**Task directions**
Give the listing again in full and exactly, apart from its pictures.

**Provided material**
>>>>>
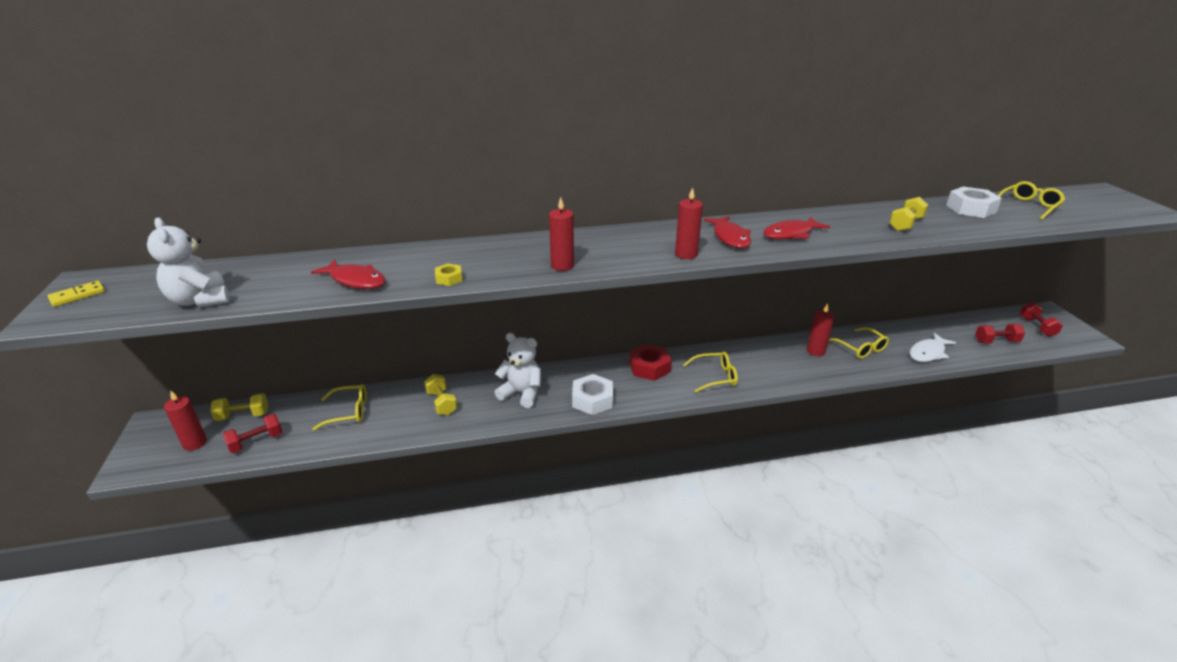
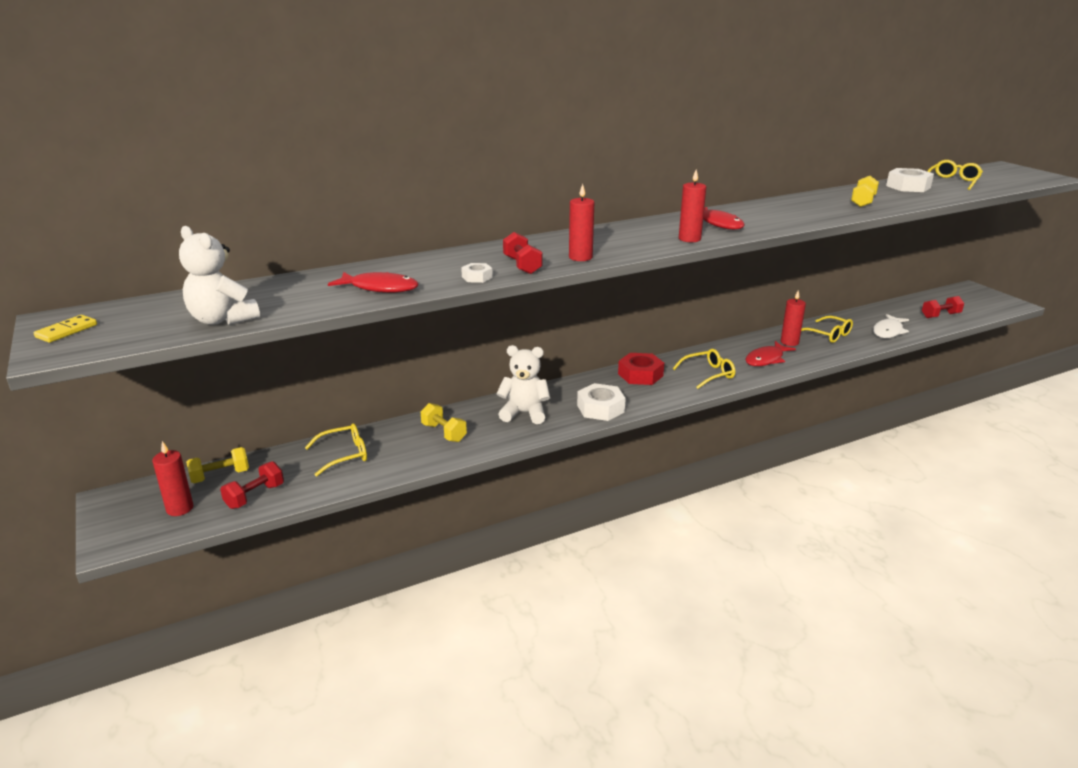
camera: 15 degrees left, 5 degrees down
yellow nut [435,263,462,286] -> white nut [461,263,493,283]
red fish [763,217,830,240] -> red fish moved to [745,341,796,366]
red dumbbell [1020,302,1063,337] -> red dumbbell moved to [503,232,542,274]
<<<<<
**Written answer**
camera: 15 degrees left, 5 degrees down
yellow nut [435,263,462,286] -> white nut [461,263,493,283]
red fish [763,217,830,240] -> red fish moved to [745,341,796,366]
red dumbbell [1020,302,1063,337] -> red dumbbell moved to [503,232,542,274]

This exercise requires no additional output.